> **Records to use**:
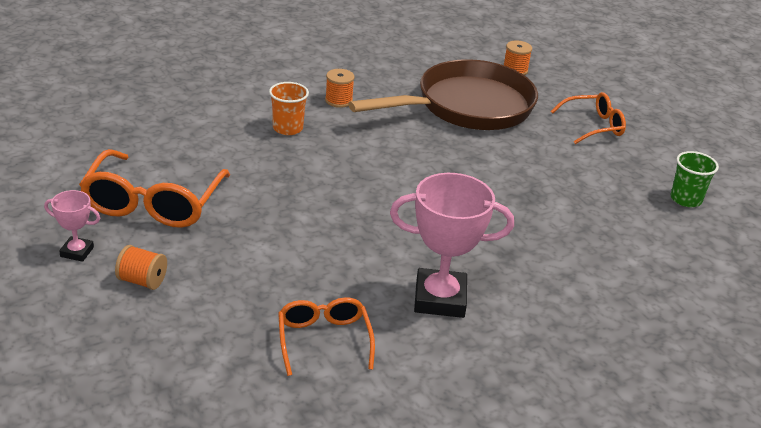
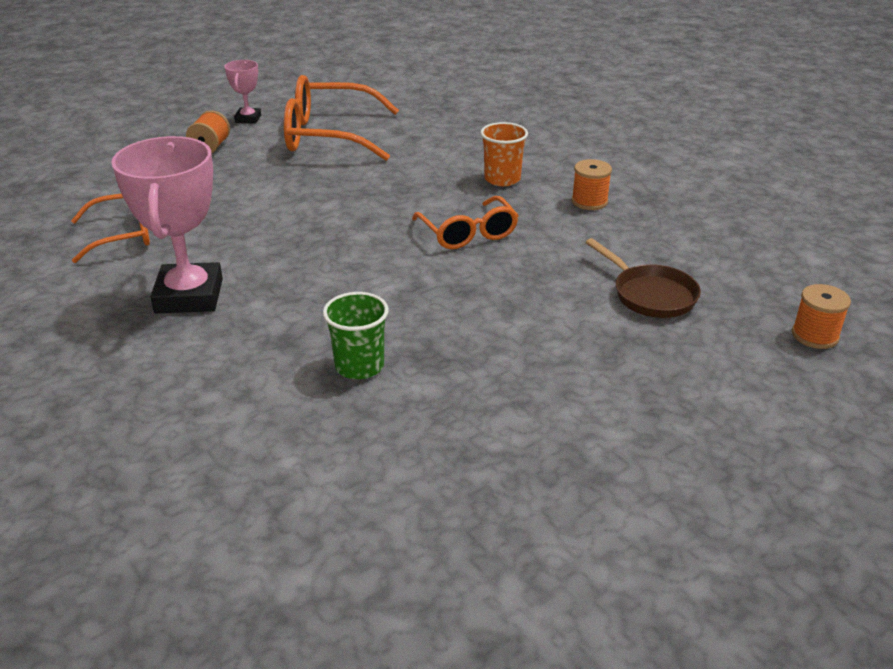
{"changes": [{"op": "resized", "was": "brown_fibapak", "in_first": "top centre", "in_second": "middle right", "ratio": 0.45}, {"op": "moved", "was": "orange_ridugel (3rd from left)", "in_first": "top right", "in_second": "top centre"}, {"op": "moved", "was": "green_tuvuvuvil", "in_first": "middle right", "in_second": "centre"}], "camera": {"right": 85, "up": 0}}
==
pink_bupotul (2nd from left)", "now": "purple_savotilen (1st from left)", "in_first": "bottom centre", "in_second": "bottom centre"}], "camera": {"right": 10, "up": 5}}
* * *
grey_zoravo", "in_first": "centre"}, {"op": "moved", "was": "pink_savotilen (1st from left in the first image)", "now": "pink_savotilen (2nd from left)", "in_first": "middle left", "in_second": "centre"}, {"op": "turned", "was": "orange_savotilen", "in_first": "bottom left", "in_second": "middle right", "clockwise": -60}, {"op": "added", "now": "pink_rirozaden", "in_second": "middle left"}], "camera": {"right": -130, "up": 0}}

> **What you should do**: Filter the records for the string "bottom" and copy every line that holds it.

> **Result of the task**:
pink_bupotul (2nd from left)", "now": "purple_savotilen (1st from left)", "in_first": "bottom centre", "in_second": "bottom centre"}], "camera": {"right": 10, "up": 5}}
grey_zoravo", "in_first": "centre"}, {"op": "moved", "was": "pink_savotilen (1st from left in the first image)", "now": "pink_savotilen (2nd from left)", "in_first": "middle left", "in_second": "centre"}, {"op": "turned", "was": "orange_savotilen", "in_first": "bottom left", "in_second": "middle right", "clockwise": -60}, {"op": "added", "now": "pink_rirozaden", "in_second": "middle left"}], "camera": {"right": -130, "up": 0}}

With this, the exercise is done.